= THE TASK =
No pictures, nothing altered: return the data below.

::: EXERCISE MATERIAL :::

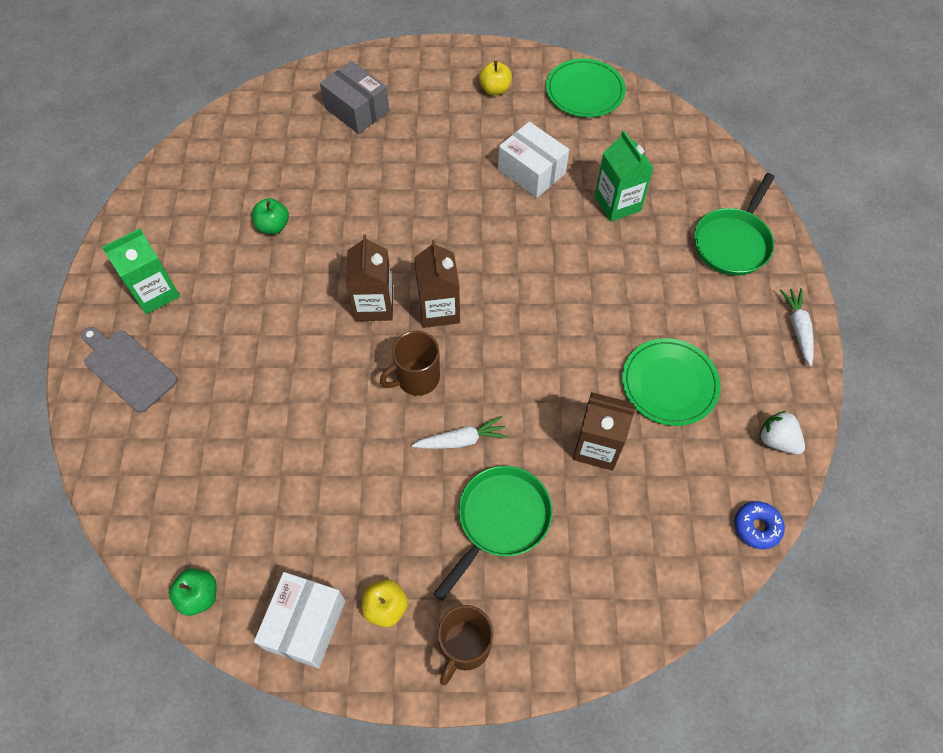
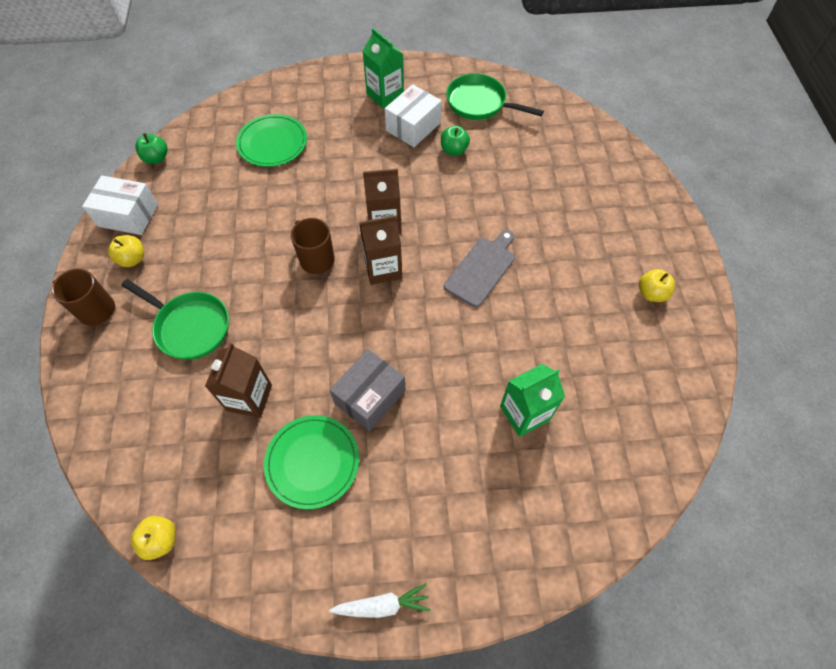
camera: 85 degrees right, 0 degrees up
(128, 368) = (323, 93): grey cutting board -> grey cutting board (481, 269)
(357, 109) = (592, 187): grey box -> grey box (370, 397)
(461, 440) = (260, 295): white carrot -> none
(531, 171) = (550, 331): white box -> white box (413, 127)
(584, 91) = (675, 378): green plate -> green plate (272, 143)
(733, 242) = (492, 537): green pan -> green pan (480, 103)
(756, 527) = (161, 540): blue donut -> yellow apple
(777, 440) = (248, 568): white strawberry -> none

:::

= ANSWER BOX =
camera: 85 degrees right, 0 degrees up
(128, 368) = (323, 93): grey cutting board -> grey cutting board (481, 269)
(357, 109) = (592, 187): grey box -> grey box (370, 397)
(461, 440) = (260, 295): white carrot -> none
(531, 171) = (550, 331): white box -> white box (413, 127)
(584, 91) = (675, 378): green plate -> green plate (272, 143)
(733, 242) = (492, 537): green pan -> green pan (480, 103)
(756, 527) = (161, 540): blue donut -> yellow apple
(777, 440) = (248, 568): white strawberry -> none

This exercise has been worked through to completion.